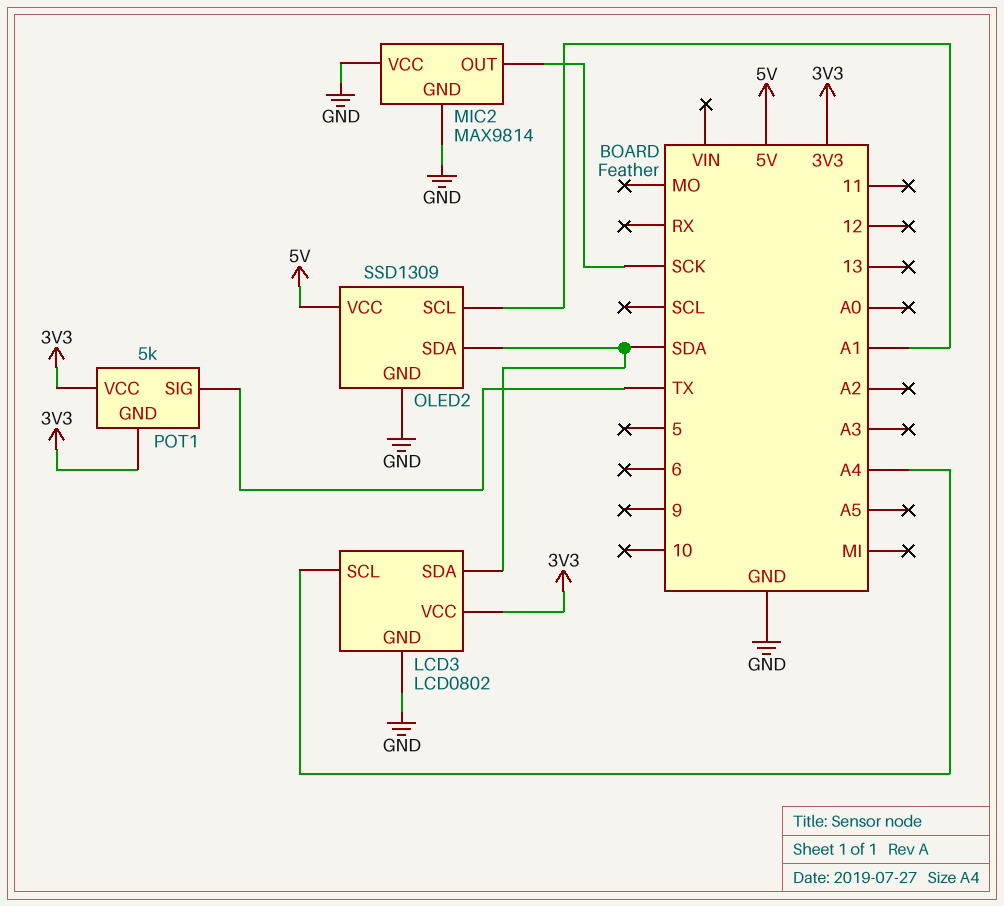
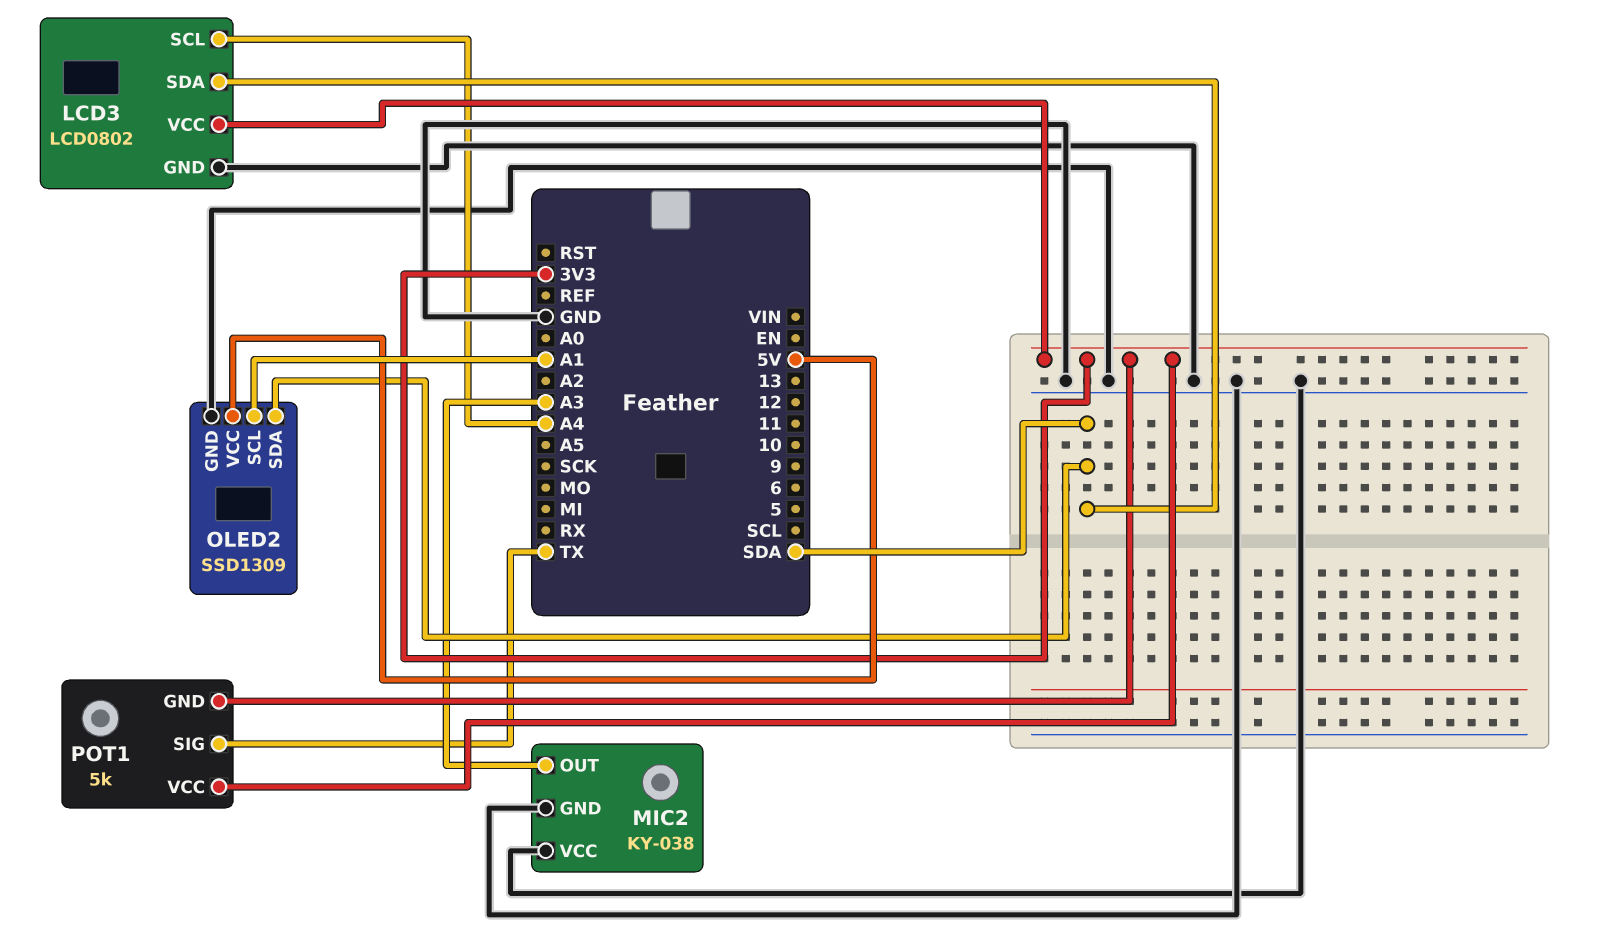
MIC2: MAX9814 -> KY-038
MIC2 pin OUT: SCK -> A3

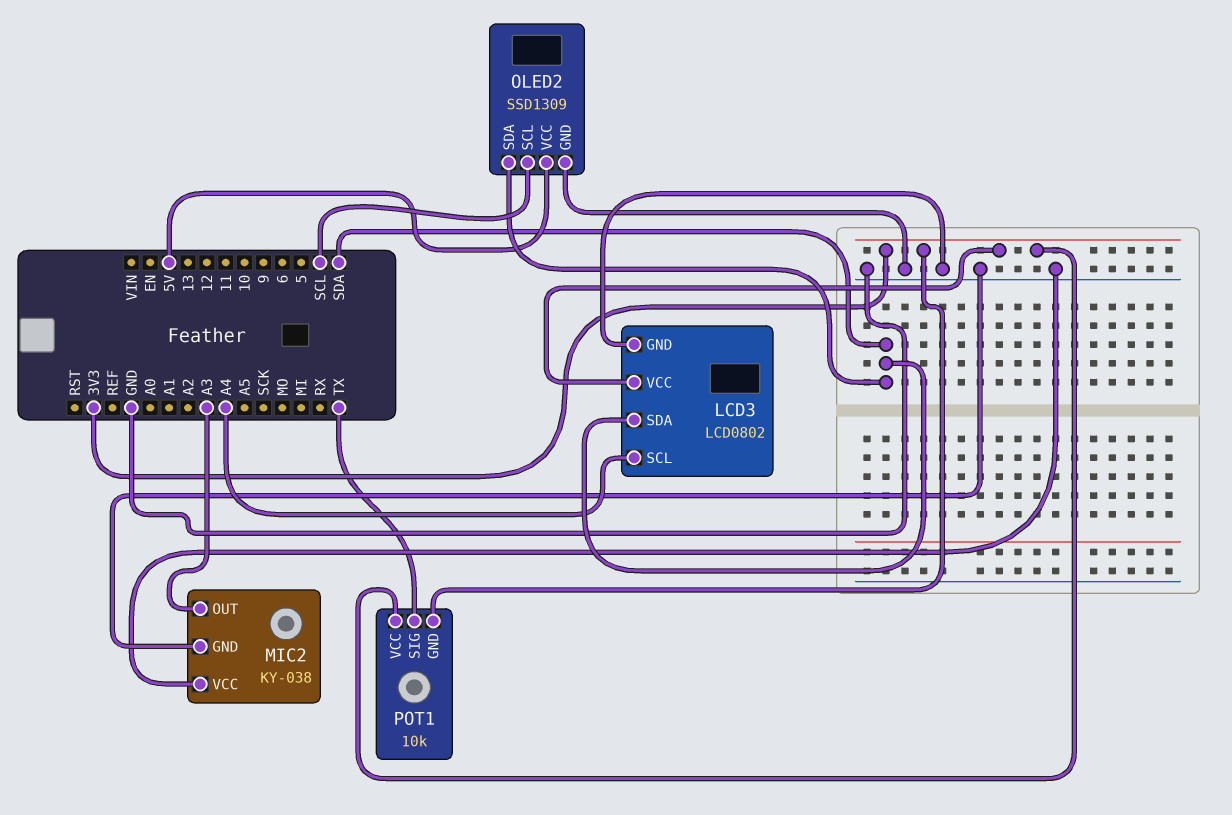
OLED2 pin SCL: A1 -> SCL
POT1: 5k -> 10k

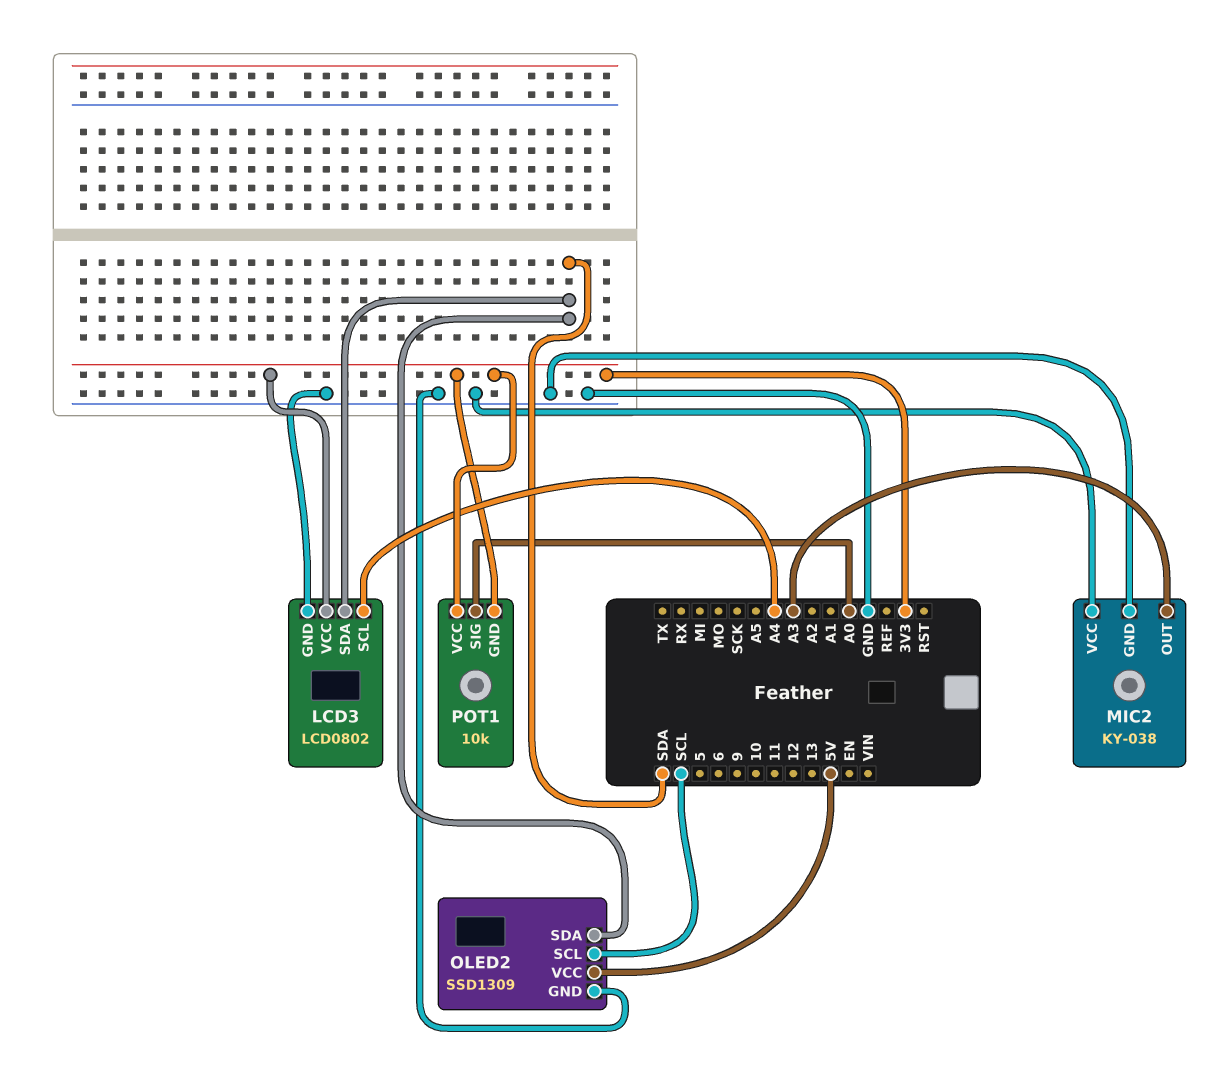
POT1 pin SIG: TX -> A0

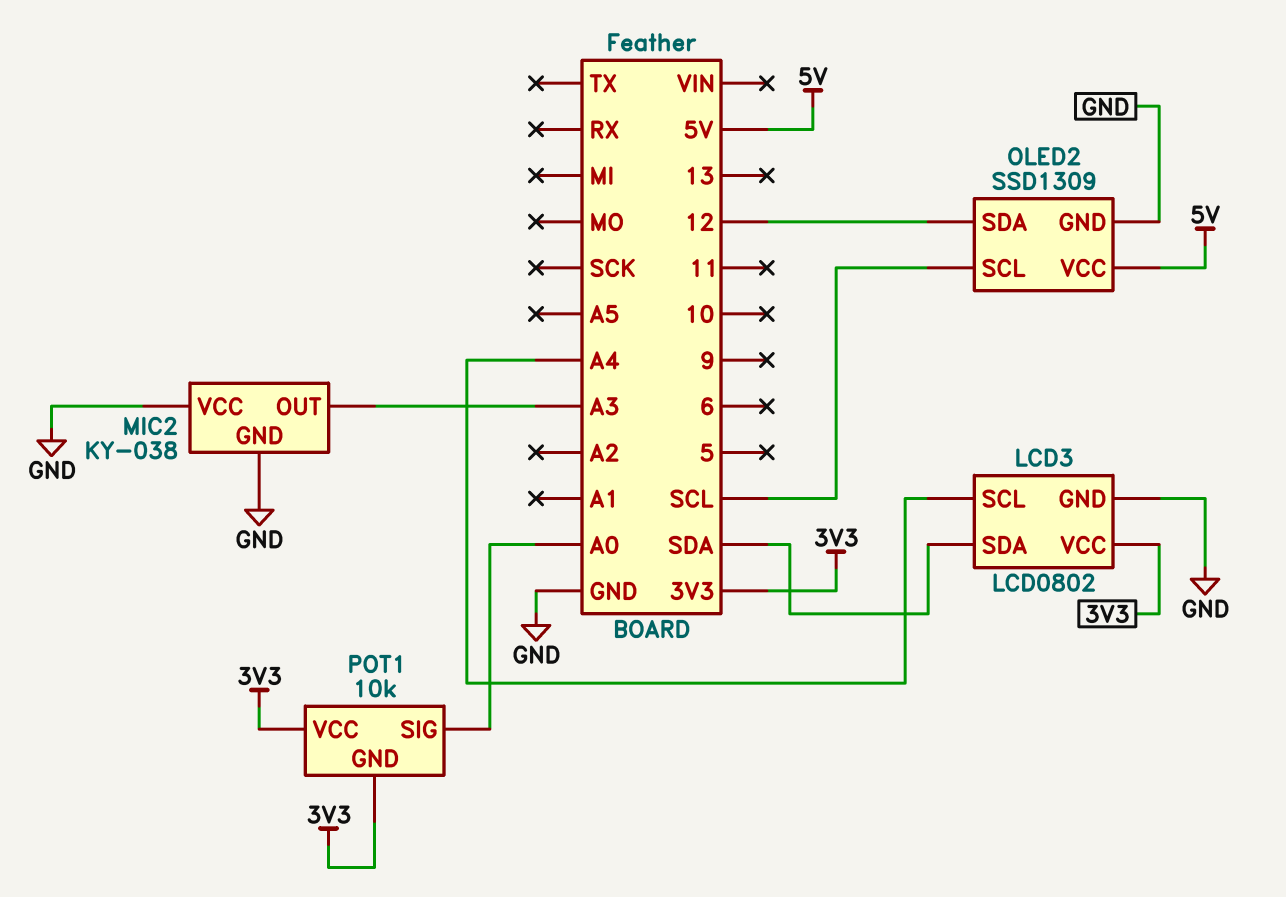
OLED2 pin SDA: SDA -> 12

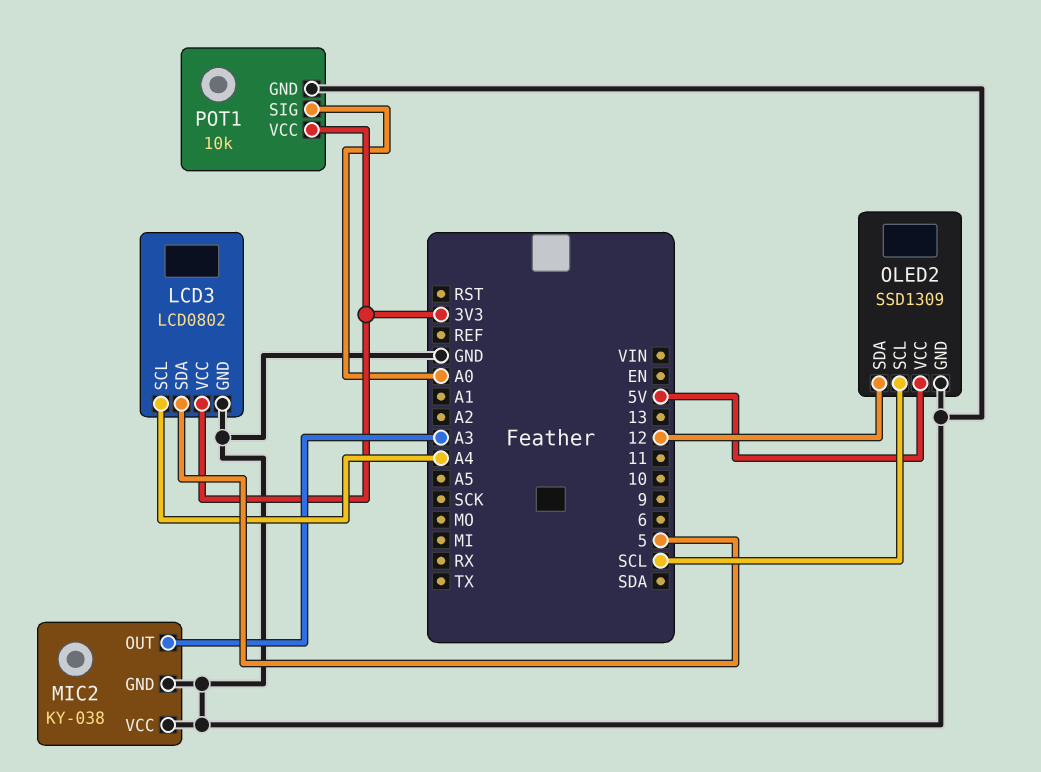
LCD3 pin SDA: SDA -> 5
POT1 pin GND: 3V3 -> GND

▶ **Exercise**: Repeat every record above exactly. The pictures do not belong in the copy.

▶ **Solution**:
MIC2: MAX9814 -> KY-038
MIC2 pin OUT: SCK -> A3

OLED2 pin SCL: A1 -> SCL
POT1: 5k -> 10k

POT1 pin SIG: TX -> A0

OLED2 pin SDA: SDA -> 12

LCD3 pin SDA: SDA -> 5
POT1 pin GND: 3V3 -> GND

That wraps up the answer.